TASK ->
Report how many lines of the material below contain the string "Grand". Give only the number.

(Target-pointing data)

====

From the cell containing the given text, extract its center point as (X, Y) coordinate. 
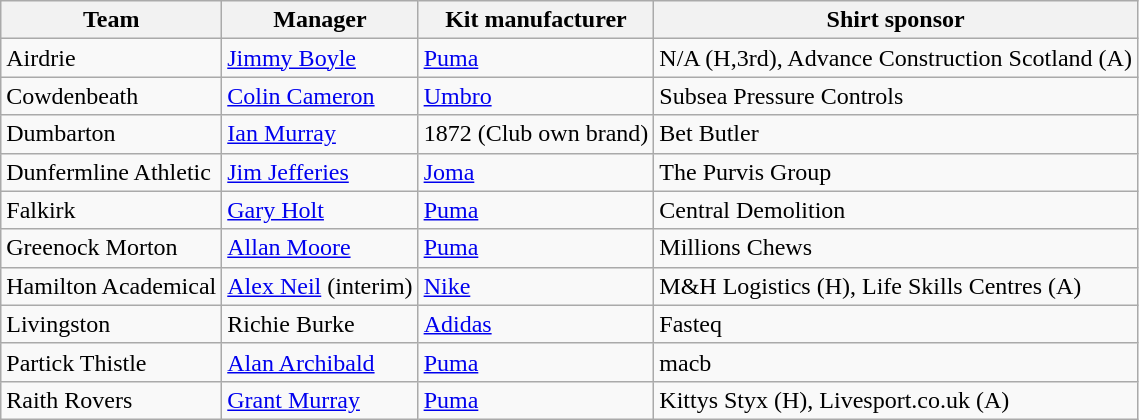
N/A (H,3rd), Advance Construction Scotland (A) (896, 58)
Jimmy Boyle (320, 58)
Fasteq (896, 324)
Hamilton Academical (112, 286)
Gary Holt (320, 210)
Manager (320, 20)
Greenock Morton (112, 248)
Dunfermline Athletic (112, 172)
Alan Archibald (320, 362)
Ian Murray (320, 134)
Nike (536, 286)
Airdrie (112, 58)
Team (112, 20)
Adidas (536, 324)
Richie Burke (320, 324)
Allan Moore (320, 248)
Subsea Pressure Controls (896, 96)
Central Demolition (896, 210)
Bet Butler (896, 134)
M&H Logistics (H), Life Skills Centres (A) (896, 286)
Kit manufacturer (536, 20)
Cowdenbeath (112, 96)
Shirt sponsor (896, 20)
Falkirk (112, 210)
Colin Cameron (320, 96)
Grant Murray (320, 400)
The Purvis Group (896, 172)
Joma (536, 172)
macb (896, 362)
Livingston (112, 324)
Alex Neil (interim) (320, 286)
Partick Thistle (112, 362)
Umbro (536, 96)
1872 (Club own brand) (536, 134)
Raith Rovers (112, 400)
Millions Chews (896, 248)
Kittys Styx (H), Livesport.co.uk (A) (896, 400)
Jim Jefferies (320, 172)
Dumbarton (112, 134)
For the text-containing cell, return its midpoint in [x, y] coordinate format. 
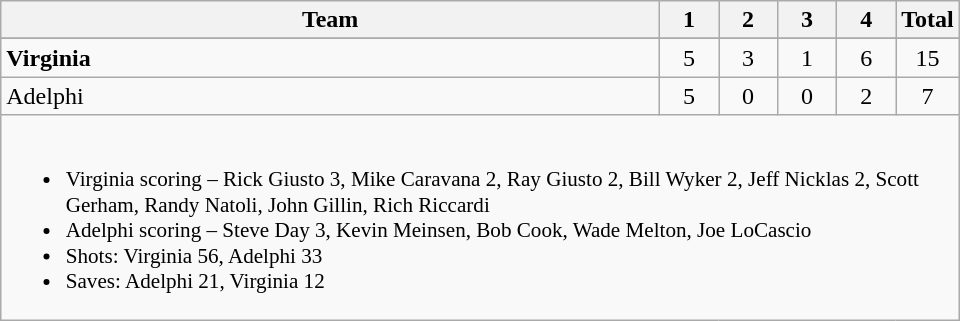
Total [928, 20]
4 [866, 20]
Adelphi [330, 96]
6 [866, 58]
Virginia [330, 58]
15 [928, 58]
Team [330, 20]
7 [928, 96]
Return the [X, Y] coordinate for the center point of the cell that contains the specified text.  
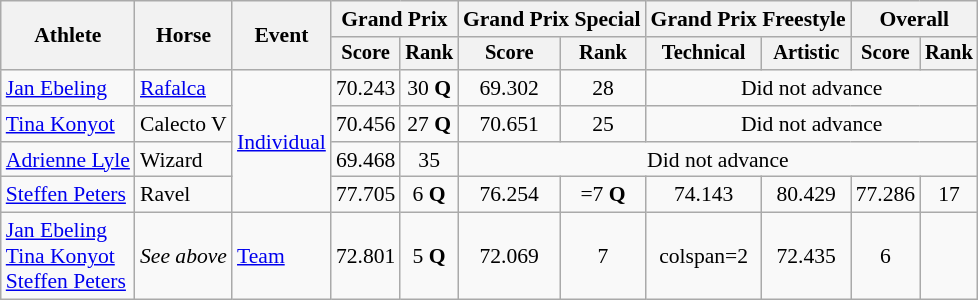
Wizard [184, 160]
6 Q [429, 195]
Grand Prix Special [552, 19]
7 [604, 256]
Grand Prix [394, 19]
5 Q [429, 256]
Grand Prix Freestyle [748, 19]
17 [949, 195]
Ravel [184, 195]
colspan=2 [704, 256]
72.069 [510, 256]
72.801 [366, 256]
Athlete [68, 36]
70.456 [366, 124]
Event [282, 36]
Technical [704, 54]
70.651 [510, 124]
Overall [914, 19]
Jan Ebeling [68, 88]
Jan EbelingTina KonyotSteffen Peters [68, 256]
25 [604, 124]
Artistic [806, 54]
Steffen Peters [68, 195]
Adrienne Lyle [68, 160]
77.705 [366, 195]
74.143 [704, 195]
See above [184, 256]
35 [429, 160]
Tina Konyot [68, 124]
Individual [282, 141]
70.243 [366, 88]
72.435 [806, 256]
27 Q [429, 124]
=7 Q [604, 195]
30 Q [429, 88]
28 [604, 88]
Rafalca [184, 88]
77.286 [886, 195]
69.468 [366, 160]
76.254 [510, 195]
80.429 [806, 195]
69.302 [510, 88]
Team [282, 256]
Calecto V [184, 124]
Horse [184, 36]
6 [886, 256]
Determine the [X, Y] coordinate at the center of the cell enclosing the given text.  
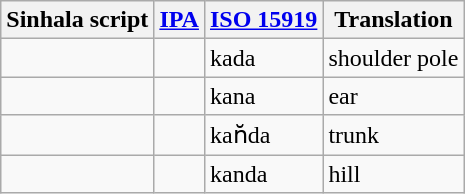
IPA [180, 20]
kanda [263, 173]
ISO 15919 [263, 20]
shoulder pole [394, 58]
trunk [394, 135]
Sinhala script [78, 20]
kada [263, 58]
Translation [394, 20]
ear [394, 96]
kan̆da [263, 135]
hill [394, 173]
kana [263, 96]
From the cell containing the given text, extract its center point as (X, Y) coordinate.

====

CORRECT RESPONSE ->
3